Work instruction =
Set down the data below in full and exactly, minus the pictures.
** Source data follows **
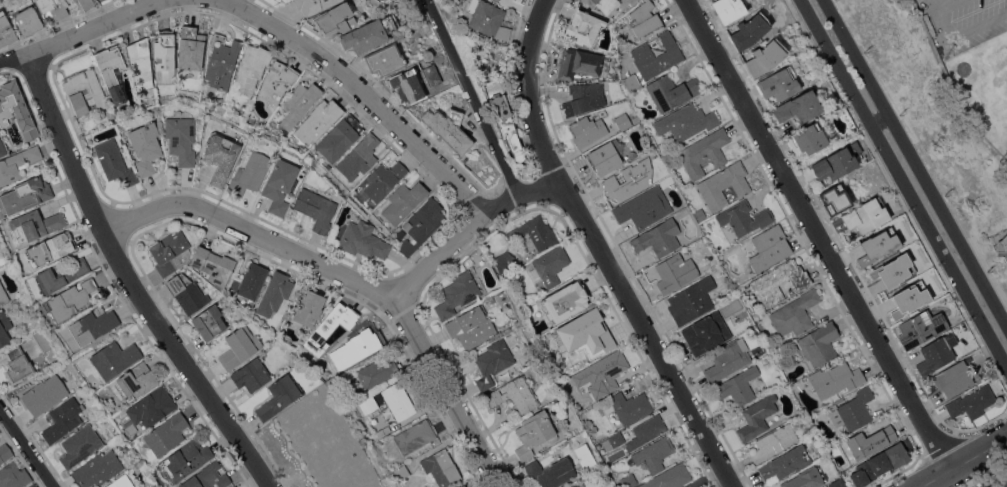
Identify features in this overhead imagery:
building: (67, 0)
building: (73, 0)
building: (102, 1)
building: (86, 3)
building: (607, 4)
building: (313, 5)
building: (52, 7)
building: (727, 9)
building: (335, 18)
building: (486, 18)
building: (644, 18)
building: (27, 20)
parking lot: (966, 24)
road: (94, 27)
building: (583, 27)
building: (6, 30)
building: (749, 30)
building: (369, 33)
building: (191, 47)
building: (164, 55)
building: (657, 55)
building: (765, 57)
park: (973, 58)
road: (14, 59)
building: (384, 59)
building: (222, 60)
building: (140, 62)
building: (578, 62)
building: (251, 68)
building: (111, 71)
building: (277, 81)
building: (452, 81)
building: (630, 82)
building: (778, 83)
building: (407, 85)
building: (671, 90)
building: (85, 91)
road: (365, 93)
road: (475, 96)
building: (584, 98)
building: (465, 100)
building: (230, 102)
building: (299, 102)
building: (209, 107)
building: (422, 107)
building: (798, 107)
building: (16, 109)
building: (504, 116)
building: (318, 120)
road: (879, 120)
building: (623, 121)
building: (686, 121)
building: (127, 122)
building: (448, 128)
building: (587, 130)
building: (340, 137)
building: (181, 138)
building: (806, 139)
building: (145, 147)
building: (2, 148)
building: (704, 152)
building: (220, 155)
building: (359, 156)
building: (606, 156)
building: (837, 161)
building: (114, 162)
road: (914, 162)
building: (17, 163)
building: (250, 173)
building: (384, 179)
building: (629, 179)
road: (903, 182)
building: (724, 184)
building: (279, 185)
building: (25, 194)
building: (834, 199)
building: (404, 201)
building: (644, 207)
building: (316, 208)
building: (680, 211)
building: (700, 214)
building: (866, 214)
building: (742, 218)
building: (35, 224)
building: (422, 224)
building: (407, 225)
road: (472, 226)
road: (254, 232)
building: (536, 232)
road: (820, 233)
building: (658, 237)
building: (363, 239)
building: (1001, 245)
building: (879, 246)
building: (769, 247)
building: (50, 248)
road: (602, 250)
building: (170, 252)
building: (4, 261)
building: (505, 261)
building: (213, 264)
building: (550, 265)
building: (893, 271)
building: (674, 273)
building: (61, 275)
building: (252, 279)
road: (133, 280)
building: (779, 281)
building: (187, 292)
building: (274, 293)
building: (457, 293)
building: (3, 295)
building: (70, 299)
building: (565, 300)
building: (691, 300)
building: (909, 302)
building: (307, 307)
building: (795, 313)
building: (209, 322)
building: (93, 325)
building: (330, 326)
building: (471, 326)
building: (4, 327)
building: (920, 328)
building: (587, 332)
building: (705, 333)
building: (43, 339)
building: (819, 343)
building: (239, 347)
building: (357, 347)
building: (934, 355)
building: (114, 358)
building: (727, 359)
building: (492, 362)
building: (17, 364)
building: (574, 367)
building: (609, 369)
building: (378, 371)
building: (250, 375)
building: (560, 375)
building: (954, 378)
building: (835, 379)
building: (136, 381)
building: (738, 385)
road: (451, 392)
building: (44, 394)
building: (514, 394)
building: (279, 396)
building: (399, 400)
building: (971, 402)
building: (369, 404)
building: (630, 406)
building: (151, 407)
building: (851, 409)
building: (757, 417)
building: (63, 418)
building: (646, 431)
building: (166, 433)
building: (534, 433)
building: (414, 436)
building: (613, 440)
building: (773, 442)
building: (866, 442)
road: (28, 445)
building: (79, 445)
park: (316, 446)
building: (5, 452)
building: (654, 453)
building: (585, 456)
building: (186, 459)
road: (962, 461)
building: (785, 463)
building: (879, 464)
building: (441, 467)
building: (97, 468)
building: (833, 469)
building: (403, 470)
building: (551, 471)
building: (13, 475)
building: (207, 477)
building: (670, 477)
building: (807, 478)
building: (629, 480)
building: (120, 481)
building: (837, 483)
building: (1000, 483)
building: (33, 485)
building: (579, 485)
building: (234, 486)
building: (463, 486)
** End of Source data **
Written answer =
Identify features in this overhead imagery:
building: (67, 0)
building: (73, 0)
building: (102, 1)
building: (86, 3)
building: (607, 4)
building: (313, 5)
building: (52, 7)
building: (727, 9)
building: (335, 18)
building: (486, 18)
building: (644, 18)
building: (27, 20)
parking lot: (966, 24)
road: (94, 27)
building: (583, 27)
building: (6, 30)
building: (749, 30)
building: (369, 33)
building: (191, 47)
building: (164, 55)
building: (657, 55)
building: (765, 57)
park: (973, 58)
road: (14, 59)
building: (384, 59)
building: (222, 60)
building: (140, 62)
building: (578, 62)
building: (251, 68)
building: (111, 71)
building: (277, 81)
building: (452, 81)
building: (630, 82)
building: (778, 83)
building: (407, 85)
building: (671, 90)
building: (85, 91)
road: (365, 93)
road: (475, 96)
building: (584, 98)
building: (465, 100)
building: (230, 102)
building: (299, 102)
building: (209, 107)
building: (422, 107)
building: (798, 107)
building: (16, 109)
building: (504, 116)
building: (318, 120)
road: (879, 120)
building: (623, 121)
building: (686, 121)
building: (127, 122)
building: (448, 128)
building: (587, 130)
building: (340, 137)
building: (181, 138)
building: (806, 139)
building: (145, 147)
building: (2, 148)
building: (704, 152)
building: (220, 155)
building: (359, 156)
building: (606, 156)
building: (837, 161)
building: (114, 162)
road: (914, 162)
building: (17, 163)
building: (250, 173)
building: (384, 179)
building: (629, 179)
road: (903, 182)
building: (724, 184)
building: (279, 185)
building: (25, 194)
building: (834, 199)
building: (404, 201)
building: (644, 207)
building: (316, 208)
building: (680, 211)
building: (700, 214)
building: (866, 214)
building: (742, 218)
building: (35, 224)
building: (422, 224)
building: (407, 225)
road: (472, 226)
road: (254, 232)
building: (536, 232)
road: (820, 233)
building: (658, 237)
building: (363, 239)
building: (1001, 245)
building: (879, 246)
building: (769, 247)
building: (50, 248)
road: (602, 250)
building: (170, 252)
building: (4, 261)
building: (505, 261)
building: (213, 264)
building: (550, 265)
building: (893, 271)
building: (674, 273)
building: (61, 275)
building: (252, 279)
road: (133, 280)
building: (779, 281)
building: (187, 292)
building: (274, 293)
building: (457, 293)
building: (3, 295)
building: (70, 299)
building: (565, 300)
building: (691, 300)
building: (909, 302)
building: (307, 307)
building: (795, 313)
building: (209, 322)
building: (93, 325)
building: (330, 326)
building: (471, 326)
building: (4, 327)
building: (920, 328)
building: (587, 332)
building: (705, 333)
building: (43, 339)
building: (819, 343)
building: (239, 347)
building: (357, 347)
building: (934, 355)
building: (114, 358)
building: (727, 359)
building: (492, 362)
building: (17, 364)
building: (574, 367)
building: (609, 369)
building: (378, 371)
building: (250, 375)
building: (560, 375)
building: (954, 378)
building: (835, 379)
building: (136, 381)
building: (738, 385)
road: (451, 392)
building: (44, 394)
building: (514, 394)
building: (279, 396)
building: (399, 400)
building: (971, 402)
building: (369, 404)
building: (630, 406)
building: (151, 407)
building: (851, 409)
building: (757, 417)
building: (63, 418)
building: (646, 431)
building: (166, 433)
building: (534, 433)
building: (414, 436)
building: (613, 440)
building: (773, 442)
building: (866, 442)
road: (28, 445)
building: (79, 445)
park: (316, 446)
building: (5, 452)
building: (654, 453)
building: (585, 456)
building: (186, 459)
road: (962, 461)
building: (785, 463)
building: (879, 464)
building: (441, 467)
building: (97, 468)
building: (833, 469)
building: (403, 470)
building: (551, 471)
building: (13, 475)
building: (207, 477)
building: (670, 477)
building: (807, 478)
building: (629, 480)
building: (120, 481)
building: (837, 483)
building: (1000, 483)
building: (33, 485)
building: (579, 485)
building: (234, 486)
building: (463, 486)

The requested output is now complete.